* [WHAT IS REQUIRED]:
Will you quote precisely the lines that run from the top of the material below to the line containing "POT1 pin VCC: 3V3 -> none", both ends included?

------------

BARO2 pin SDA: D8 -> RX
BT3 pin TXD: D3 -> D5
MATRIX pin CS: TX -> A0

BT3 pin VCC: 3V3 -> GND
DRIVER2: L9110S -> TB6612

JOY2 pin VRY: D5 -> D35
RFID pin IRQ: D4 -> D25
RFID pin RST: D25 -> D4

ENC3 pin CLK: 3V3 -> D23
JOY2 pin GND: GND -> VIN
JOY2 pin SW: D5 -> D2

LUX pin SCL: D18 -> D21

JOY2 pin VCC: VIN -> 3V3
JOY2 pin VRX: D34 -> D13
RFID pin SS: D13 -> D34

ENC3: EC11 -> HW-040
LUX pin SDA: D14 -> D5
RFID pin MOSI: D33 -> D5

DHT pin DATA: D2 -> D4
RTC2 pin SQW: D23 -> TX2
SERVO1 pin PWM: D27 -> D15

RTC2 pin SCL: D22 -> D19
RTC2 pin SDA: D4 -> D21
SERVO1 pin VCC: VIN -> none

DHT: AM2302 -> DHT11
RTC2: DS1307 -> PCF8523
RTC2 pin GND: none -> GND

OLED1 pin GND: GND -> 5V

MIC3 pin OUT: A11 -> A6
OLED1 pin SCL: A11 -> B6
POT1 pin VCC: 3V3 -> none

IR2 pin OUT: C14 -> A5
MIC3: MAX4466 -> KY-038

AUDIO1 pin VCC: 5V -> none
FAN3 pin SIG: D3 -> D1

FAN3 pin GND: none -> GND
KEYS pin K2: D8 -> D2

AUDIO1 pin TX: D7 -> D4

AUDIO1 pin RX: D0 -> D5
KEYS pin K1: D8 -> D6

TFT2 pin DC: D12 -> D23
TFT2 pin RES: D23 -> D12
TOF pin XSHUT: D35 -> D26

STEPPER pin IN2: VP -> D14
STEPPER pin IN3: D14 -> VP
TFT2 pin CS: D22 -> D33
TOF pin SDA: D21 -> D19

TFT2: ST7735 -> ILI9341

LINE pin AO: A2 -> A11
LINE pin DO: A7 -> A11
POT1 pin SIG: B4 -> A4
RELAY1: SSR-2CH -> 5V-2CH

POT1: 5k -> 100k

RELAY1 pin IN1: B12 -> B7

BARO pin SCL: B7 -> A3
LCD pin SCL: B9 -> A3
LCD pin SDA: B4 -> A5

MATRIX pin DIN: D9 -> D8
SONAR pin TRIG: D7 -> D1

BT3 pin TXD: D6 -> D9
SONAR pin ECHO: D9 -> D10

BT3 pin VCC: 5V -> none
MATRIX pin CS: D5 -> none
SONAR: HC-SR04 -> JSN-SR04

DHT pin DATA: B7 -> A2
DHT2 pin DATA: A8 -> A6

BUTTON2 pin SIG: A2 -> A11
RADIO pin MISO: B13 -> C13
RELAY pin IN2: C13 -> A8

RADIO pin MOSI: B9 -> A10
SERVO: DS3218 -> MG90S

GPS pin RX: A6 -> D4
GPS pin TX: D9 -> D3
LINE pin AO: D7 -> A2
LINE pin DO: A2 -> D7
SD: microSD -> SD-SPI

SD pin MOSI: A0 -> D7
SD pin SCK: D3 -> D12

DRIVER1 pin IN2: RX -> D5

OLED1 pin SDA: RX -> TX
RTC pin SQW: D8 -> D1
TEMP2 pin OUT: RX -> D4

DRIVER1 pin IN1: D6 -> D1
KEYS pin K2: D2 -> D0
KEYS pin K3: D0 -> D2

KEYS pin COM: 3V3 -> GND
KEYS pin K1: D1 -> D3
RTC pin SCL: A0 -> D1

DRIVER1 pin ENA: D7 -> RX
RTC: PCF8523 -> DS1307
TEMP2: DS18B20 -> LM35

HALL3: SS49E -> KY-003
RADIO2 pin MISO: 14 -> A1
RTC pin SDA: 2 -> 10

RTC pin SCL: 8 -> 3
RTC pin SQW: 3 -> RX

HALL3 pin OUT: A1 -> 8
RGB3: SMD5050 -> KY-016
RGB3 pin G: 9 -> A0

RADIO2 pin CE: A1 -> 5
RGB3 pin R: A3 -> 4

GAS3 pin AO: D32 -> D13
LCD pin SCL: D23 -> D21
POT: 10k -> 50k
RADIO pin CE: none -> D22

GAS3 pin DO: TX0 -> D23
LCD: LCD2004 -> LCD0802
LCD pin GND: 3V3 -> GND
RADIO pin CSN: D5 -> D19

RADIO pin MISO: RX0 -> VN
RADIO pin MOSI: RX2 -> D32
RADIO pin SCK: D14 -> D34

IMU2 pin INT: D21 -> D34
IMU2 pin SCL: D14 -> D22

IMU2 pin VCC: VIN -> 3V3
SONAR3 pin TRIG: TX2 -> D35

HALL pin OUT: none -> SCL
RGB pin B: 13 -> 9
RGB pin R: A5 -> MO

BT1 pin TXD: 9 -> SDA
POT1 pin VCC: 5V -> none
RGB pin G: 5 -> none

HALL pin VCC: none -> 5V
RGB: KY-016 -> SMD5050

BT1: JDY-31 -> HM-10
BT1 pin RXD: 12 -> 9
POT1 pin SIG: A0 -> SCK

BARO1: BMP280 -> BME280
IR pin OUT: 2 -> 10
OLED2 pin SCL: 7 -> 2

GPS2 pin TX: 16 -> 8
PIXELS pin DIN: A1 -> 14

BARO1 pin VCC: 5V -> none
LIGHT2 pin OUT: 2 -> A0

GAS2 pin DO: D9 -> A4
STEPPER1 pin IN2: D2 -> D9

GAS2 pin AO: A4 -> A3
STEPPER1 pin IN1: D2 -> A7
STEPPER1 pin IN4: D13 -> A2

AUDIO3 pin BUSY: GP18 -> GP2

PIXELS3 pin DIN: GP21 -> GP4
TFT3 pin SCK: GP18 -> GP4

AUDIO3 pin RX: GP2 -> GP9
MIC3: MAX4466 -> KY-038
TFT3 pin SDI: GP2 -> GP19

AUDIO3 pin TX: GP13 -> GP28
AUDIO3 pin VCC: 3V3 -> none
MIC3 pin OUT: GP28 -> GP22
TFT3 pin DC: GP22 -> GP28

------------

* [EXERCISE RESPONSE]:
BARO2 pin SDA: D8 -> RX
BT3 pin TXD: D3 -> D5
MATRIX pin CS: TX -> A0

BT3 pin VCC: 3V3 -> GND
DRIVER2: L9110S -> TB6612

JOY2 pin VRY: D5 -> D35
RFID pin IRQ: D4 -> D25
RFID pin RST: D25 -> D4

ENC3 pin CLK: 3V3 -> D23
JOY2 pin GND: GND -> VIN
JOY2 pin SW: D5 -> D2

LUX pin SCL: D18 -> D21

JOY2 pin VCC: VIN -> 3V3
JOY2 pin VRX: D34 -> D13
RFID pin SS: D13 -> D34

ENC3: EC11 -> HW-040
LUX pin SDA: D14 -> D5
RFID pin MOSI: D33 -> D5

DHT pin DATA: D2 -> D4
RTC2 pin SQW: D23 -> TX2
SERVO1 pin PWM: D27 -> D15

RTC2 pin SCL: D22 -> D19
RTC2 pin SDA: D4 -> D21
SERVO1 pin VCC: VIN -> none

DHT: AM2302 -> DHT11
RTC2: DS1307 -> PCF8523
RTC2 pin GND: none -> GND

OLED1 pin GND: GND -> 5V

MIC3 pin OUT: A11 -> A6
OLED1 pin SCL: A11 -> B6
POT1 pin VCC: 3V3 -> none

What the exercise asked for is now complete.